Start of Dataset rows

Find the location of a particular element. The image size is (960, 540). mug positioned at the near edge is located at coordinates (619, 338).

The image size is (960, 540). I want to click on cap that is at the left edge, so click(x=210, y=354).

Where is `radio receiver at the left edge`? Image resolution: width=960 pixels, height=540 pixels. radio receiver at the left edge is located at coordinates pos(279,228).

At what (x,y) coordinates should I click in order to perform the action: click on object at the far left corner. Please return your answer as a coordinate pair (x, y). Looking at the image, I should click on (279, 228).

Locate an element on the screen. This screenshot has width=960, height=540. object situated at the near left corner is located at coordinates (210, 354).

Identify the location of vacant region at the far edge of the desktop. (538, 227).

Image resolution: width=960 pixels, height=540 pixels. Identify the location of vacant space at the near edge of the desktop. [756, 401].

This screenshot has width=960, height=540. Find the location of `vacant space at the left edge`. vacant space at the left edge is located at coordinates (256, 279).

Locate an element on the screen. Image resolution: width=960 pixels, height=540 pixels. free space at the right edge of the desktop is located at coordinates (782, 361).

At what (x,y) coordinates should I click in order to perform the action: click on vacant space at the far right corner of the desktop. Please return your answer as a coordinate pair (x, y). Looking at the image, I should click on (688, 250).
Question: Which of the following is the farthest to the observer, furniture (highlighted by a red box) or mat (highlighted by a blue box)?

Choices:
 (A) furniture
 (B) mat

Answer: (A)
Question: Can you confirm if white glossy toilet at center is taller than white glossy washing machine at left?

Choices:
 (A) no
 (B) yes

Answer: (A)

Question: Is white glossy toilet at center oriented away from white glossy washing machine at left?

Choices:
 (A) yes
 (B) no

End of Dataset rows

#### [Task instructions]
Please repeat every one of the items above word for word, without changing anything.

#### [Final answer]
Find the location of a particular element. The image size is (960, 540). mug positioned at the near edge is located at coordinates (619, 338).

The image size is (960, 540). I want to click on cap that is at the left edge, so click(x=210, y=354).

Where is `radio receiver at the left edge`? Image resolution: width=960 pixels, height=540 pixels. radio receiver at the left edge is located at coordinates pos(279,228).

At what (x,y) coordinates should I click in order to perform the action: click on object at the far left corner. Please return your answer as a coordinate pair (x, y). Looking at the image, I should click on (279, 228).

Locate an element on the screen. This screenshot has width=960, height=540. object situated at the near left corner is located at coordinates (210, 354).

Identify the location of vacant region at the far edge of the desktop. (538, 227).

Image resolution: width=960 pixels, height=540 pixels. Identify the location of vacant space at the near edge of the desktop. [756, 401].

This screenshot has width=960, height=540. Find the location of `vacant space at the left edge`. vacant space at the left edge is located at coordinates (256, 279).

Locate an element on the screen. Image resolution: width=960 pixels, height=540 pixels. free space at the right edge of the desktop is located at coordinates (782, 361).

At what (x,y) coordinates should I click in order to perform the action: click on vacant space at the far right corner of the desktop. Please return your answer as a coordinate pair (x, y). Looking at the image, I should click on (688, 250).
Question: Which of the following is the farthest to the observer, furniture (highlighted by a red box) or mat (highlighted by a blue box)?

Choices:
 (A) furniture
 (B) mat

Answer: (A)
Question: Can you confirm if white glossy toilet at center is taller than white glossy washing machine at left?

Choices:
 (A) no
 (B) yes

Answer: (A)

Question: Is white glossy toilet at center oriented away from white glossy washing machine at left?

Choices:
 (A) yes
 (B) no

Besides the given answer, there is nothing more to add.